» **Exercise**
Instruction for the entries that follow: retype exactly the lines from the line with "D5: diode 1N4007" to the line with "R16: 2.2k (N11, N30) -> 160 (N11, N30)", both included, and omit all others.

» **Records for the exercise**
::::::
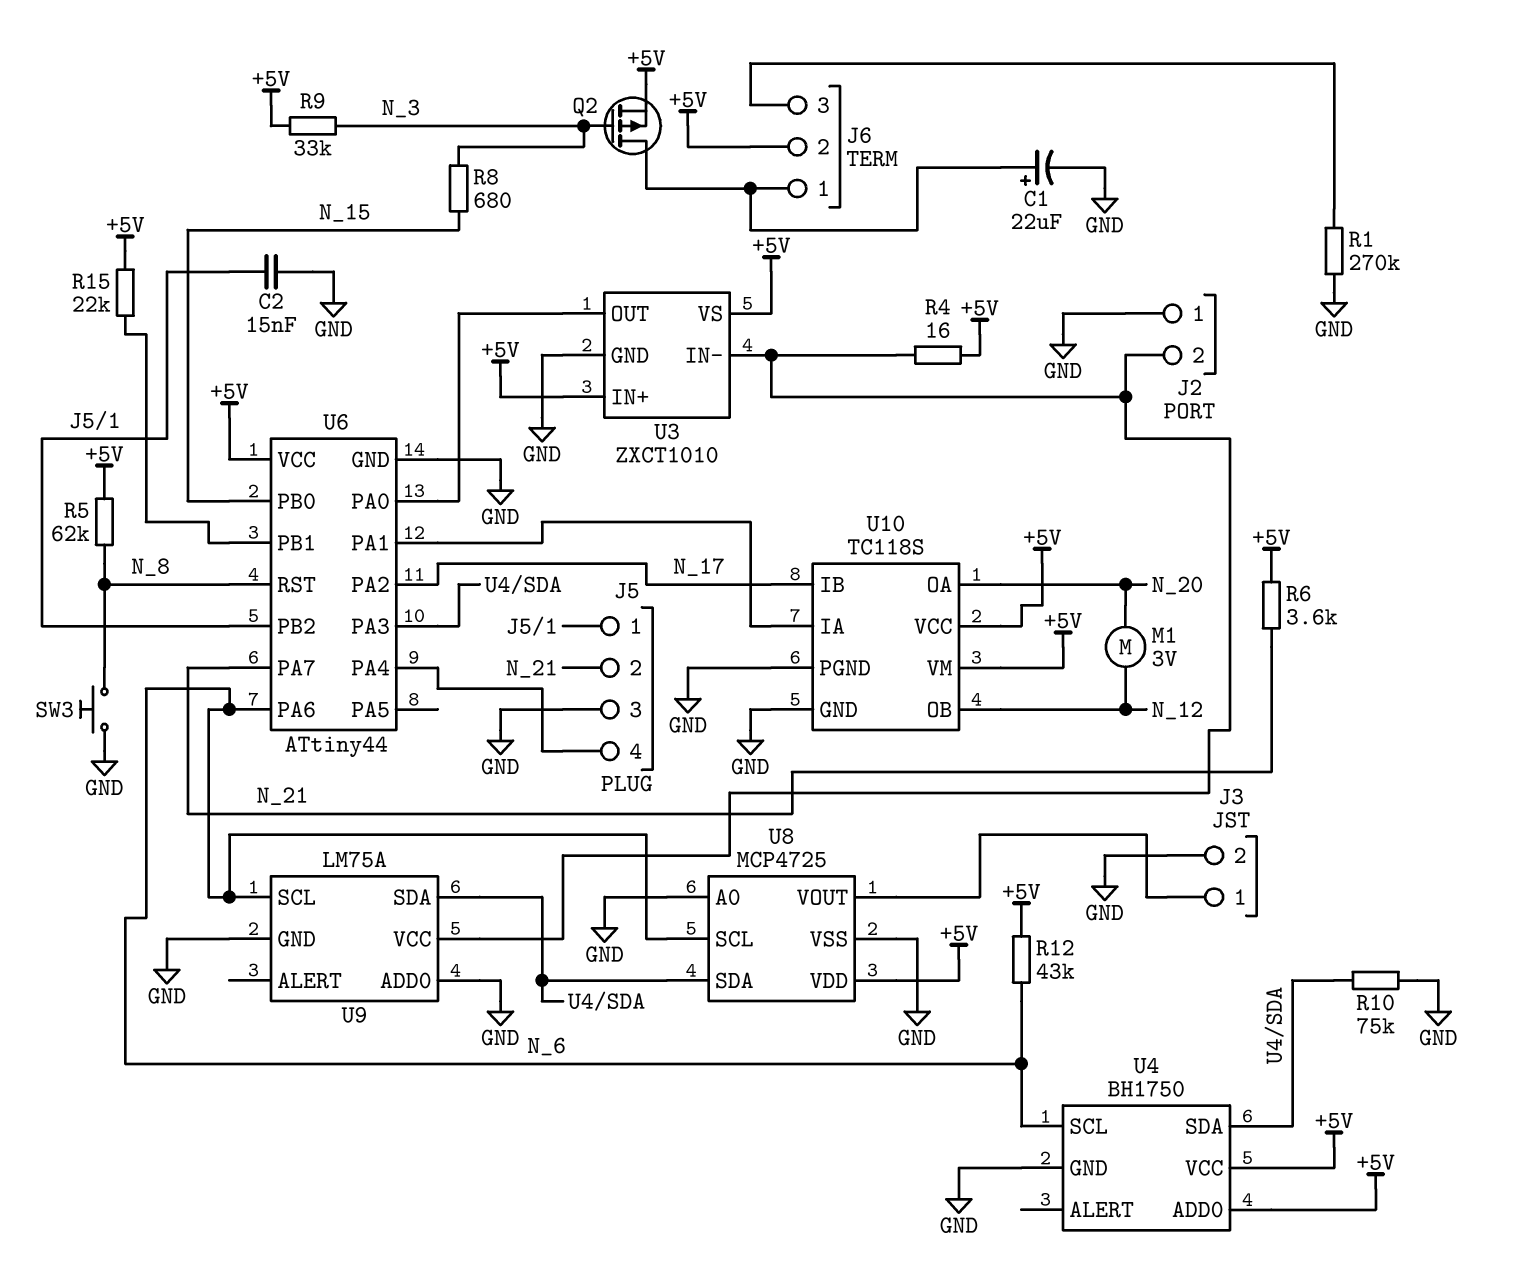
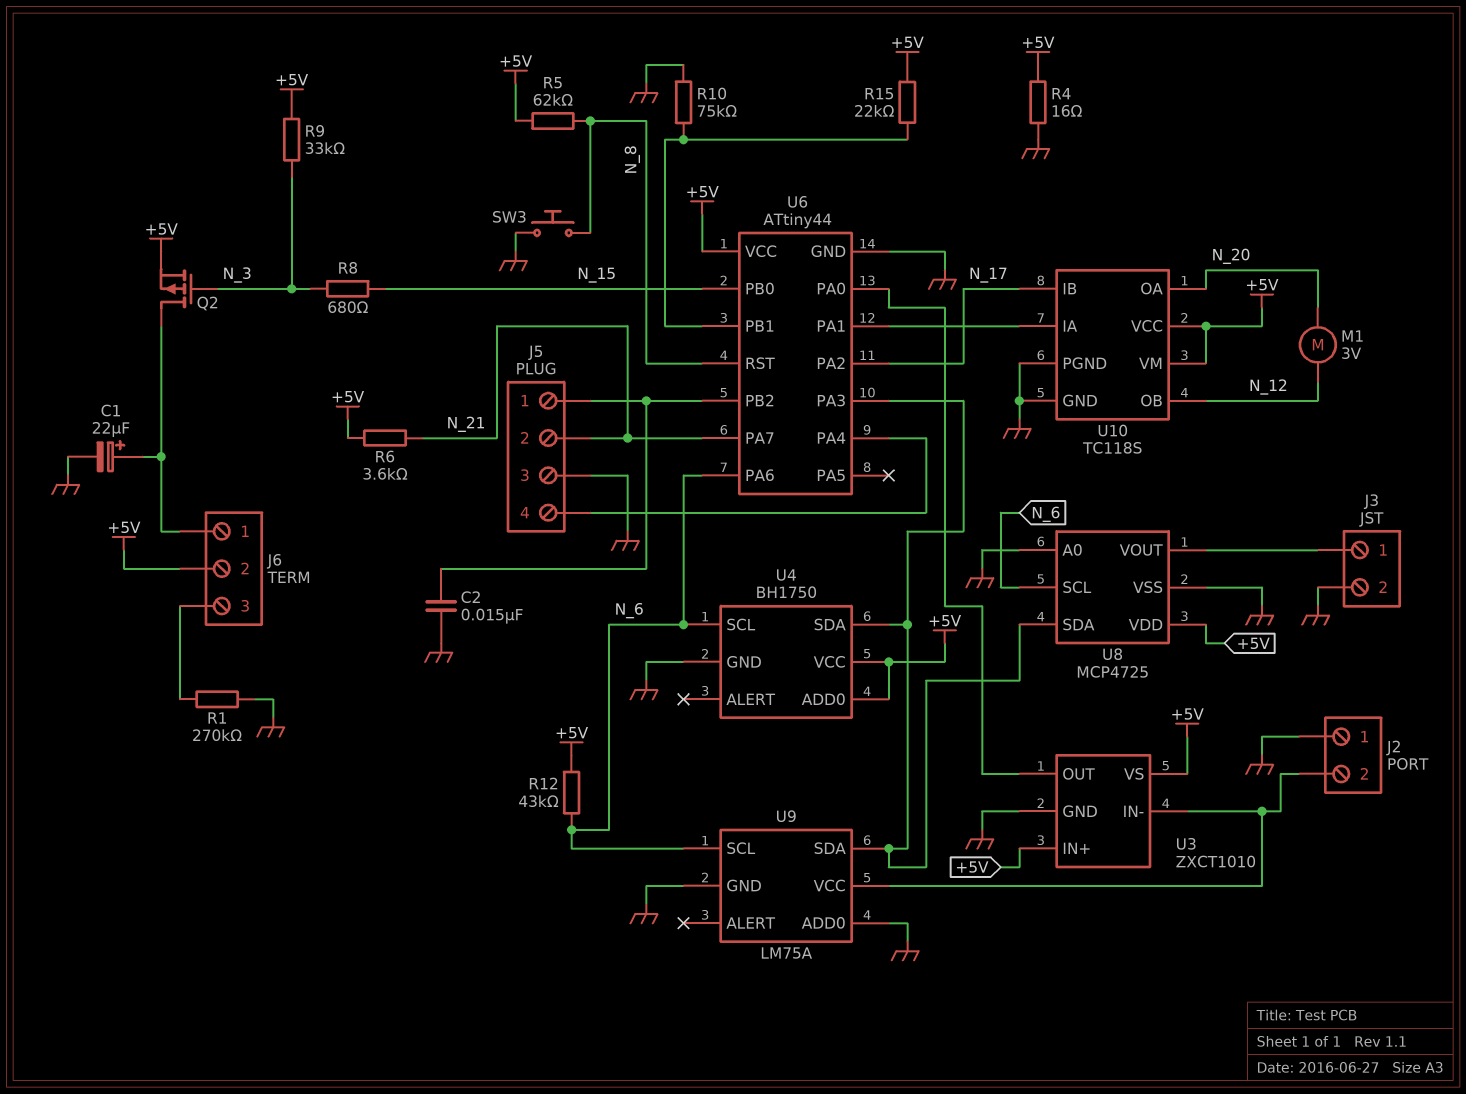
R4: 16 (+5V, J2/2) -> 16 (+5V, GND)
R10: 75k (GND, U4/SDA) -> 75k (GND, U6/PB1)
::::::
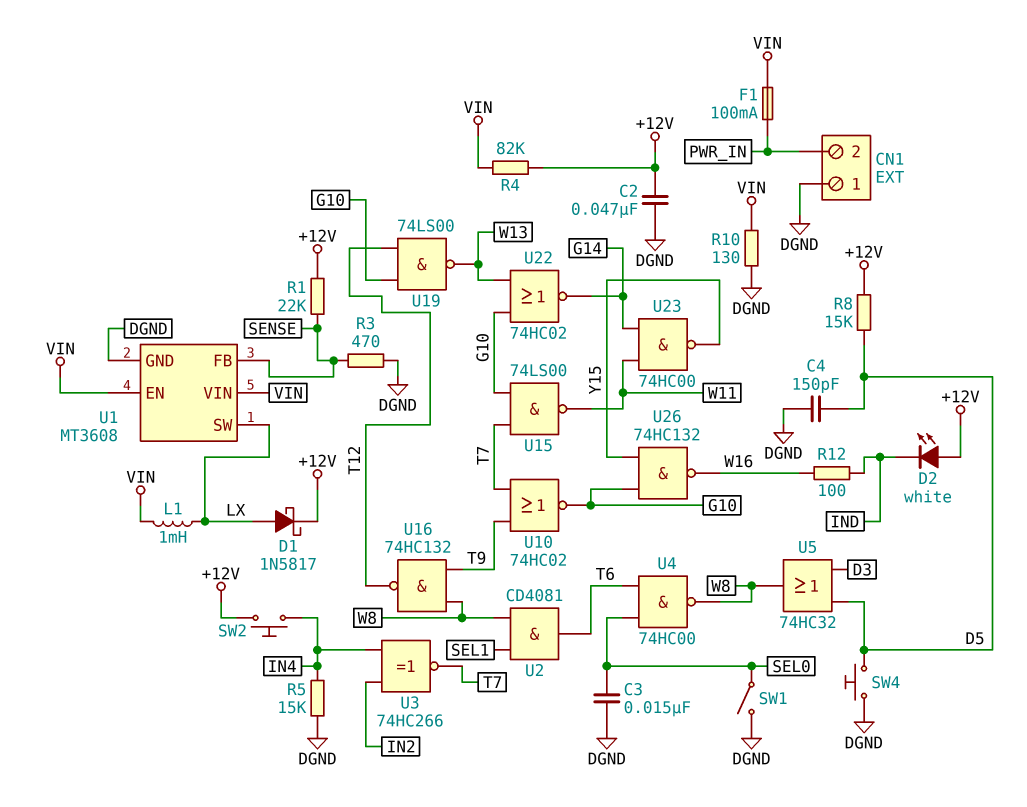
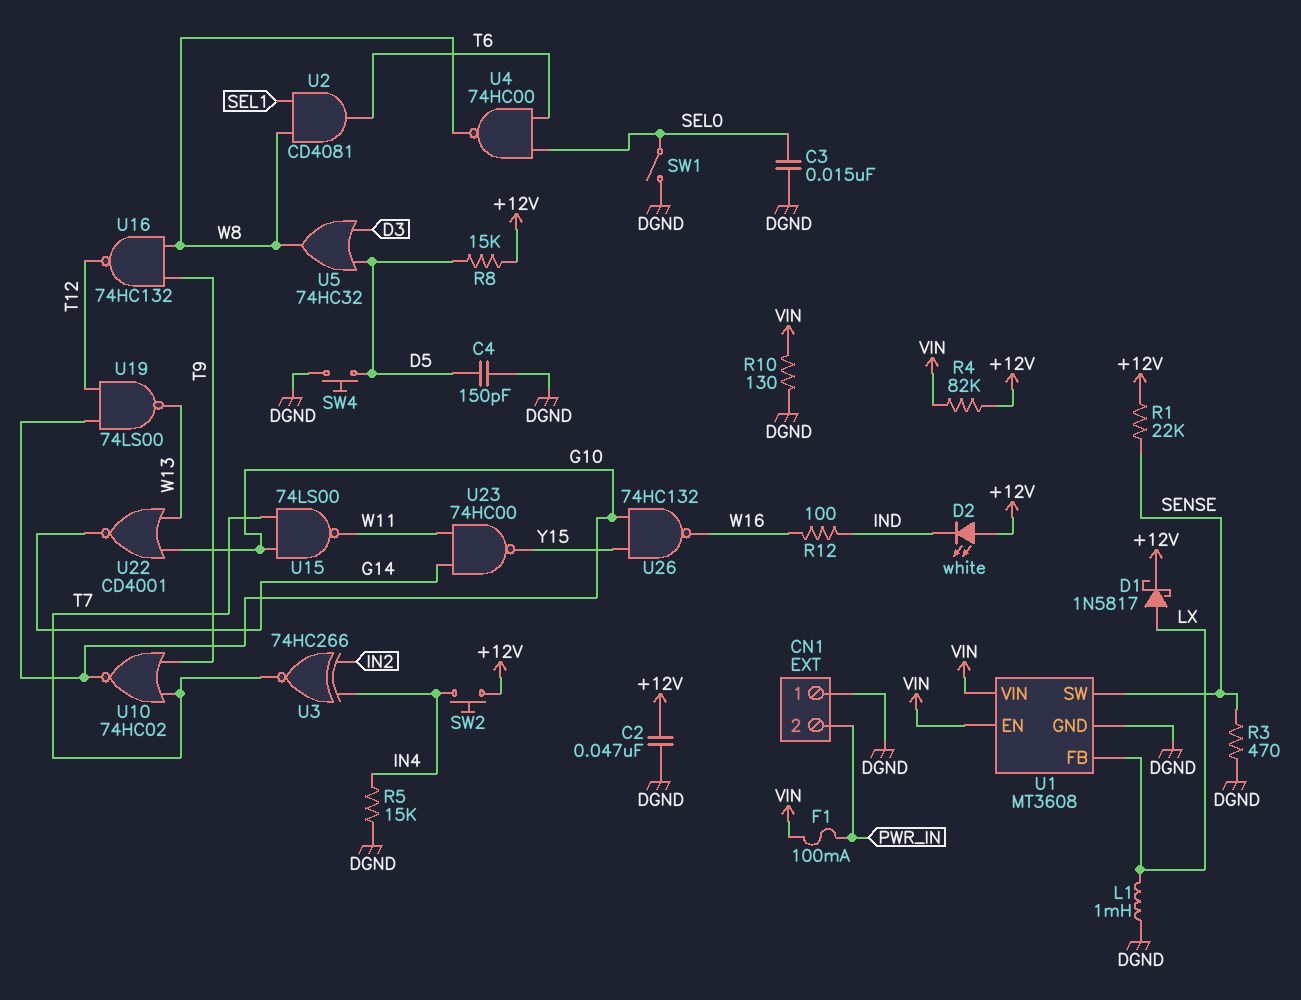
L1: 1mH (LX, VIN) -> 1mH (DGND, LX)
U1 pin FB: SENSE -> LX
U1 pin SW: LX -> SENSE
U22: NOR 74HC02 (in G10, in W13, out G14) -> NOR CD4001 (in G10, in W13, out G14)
::::::
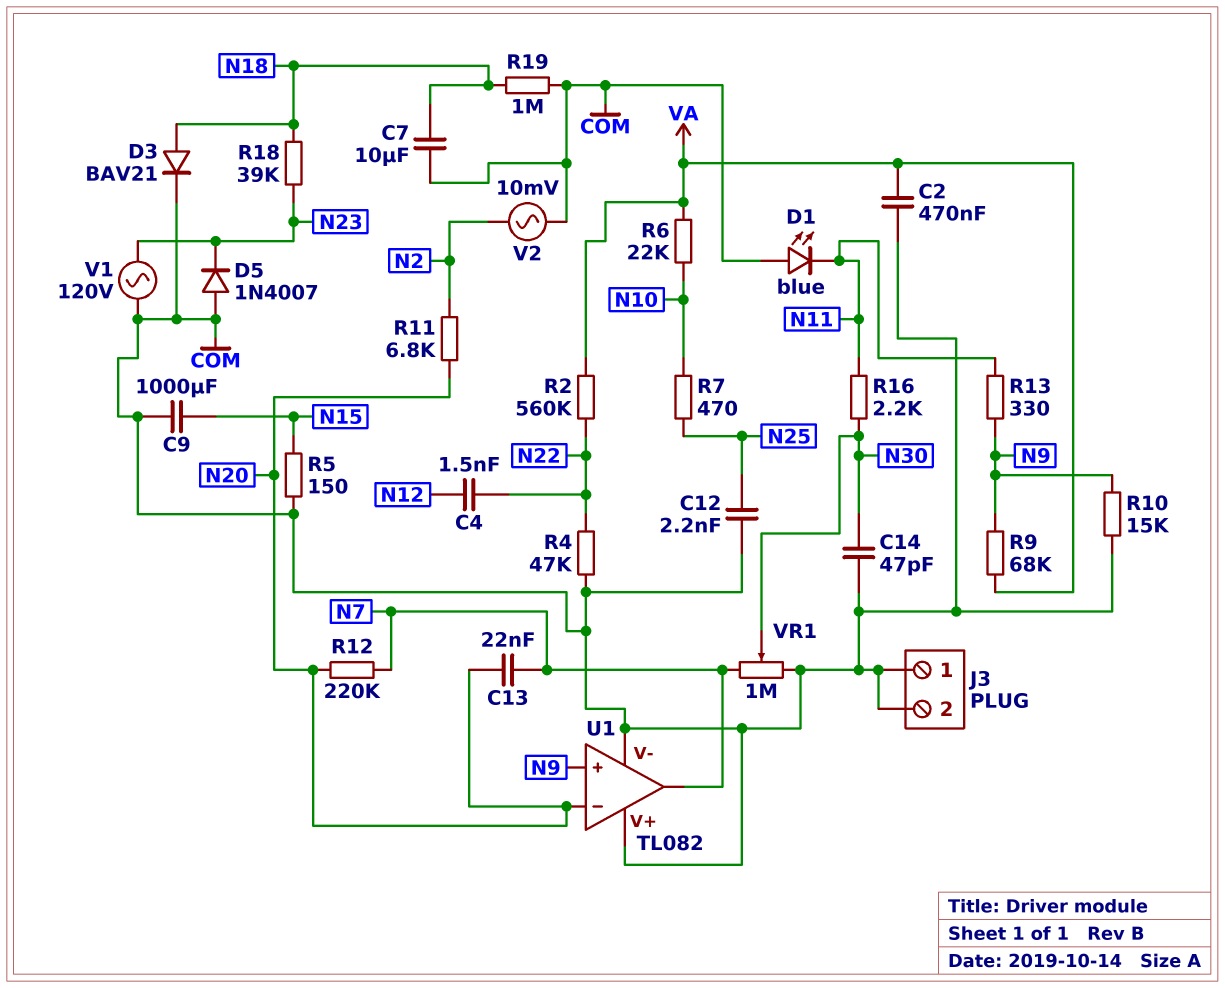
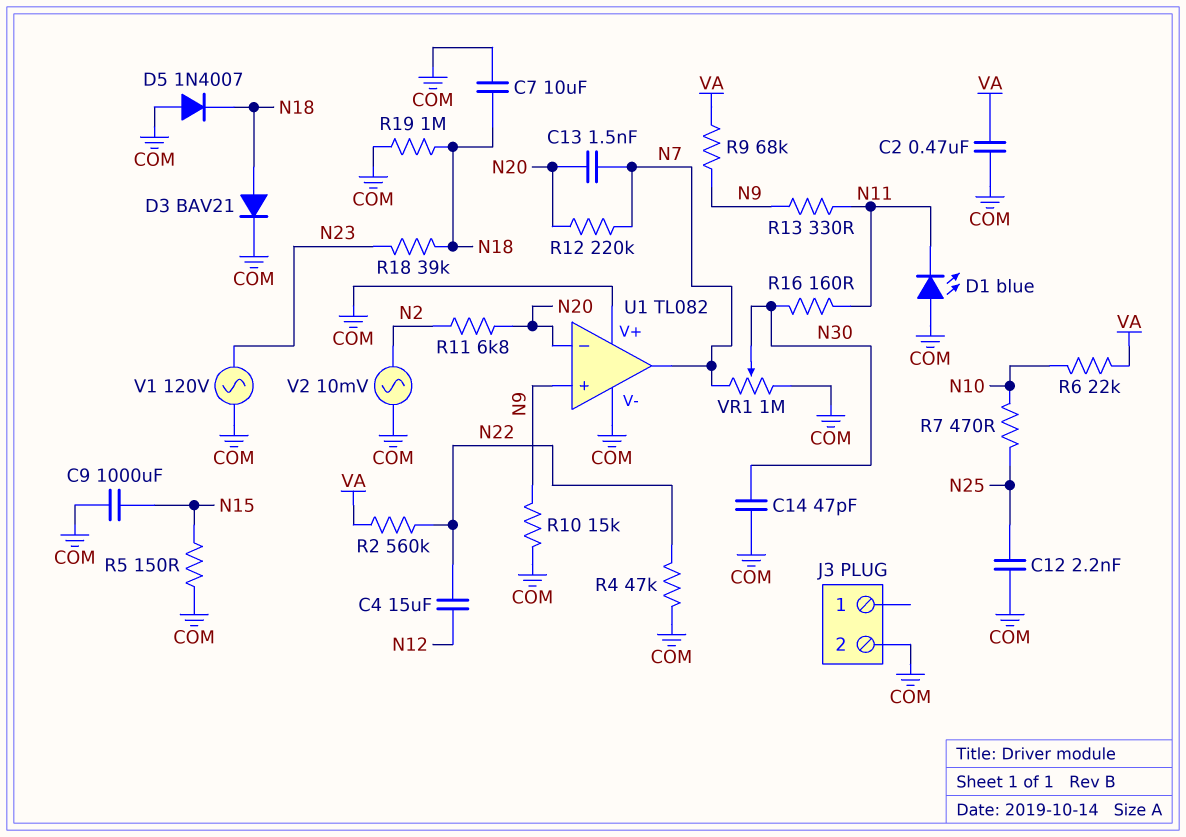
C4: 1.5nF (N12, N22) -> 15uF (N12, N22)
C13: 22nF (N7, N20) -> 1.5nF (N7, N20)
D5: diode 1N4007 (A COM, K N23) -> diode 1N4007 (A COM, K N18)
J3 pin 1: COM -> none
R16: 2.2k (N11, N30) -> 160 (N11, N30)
::::::
» **Output of the task**
D5: diode 1N4007 (A COM, K N23) -> diode 1N4007 (A COM, K N18)
J3 pin 1: COM -> none
R16: 2.2k (N11, N30) -> 160 (N11, N30)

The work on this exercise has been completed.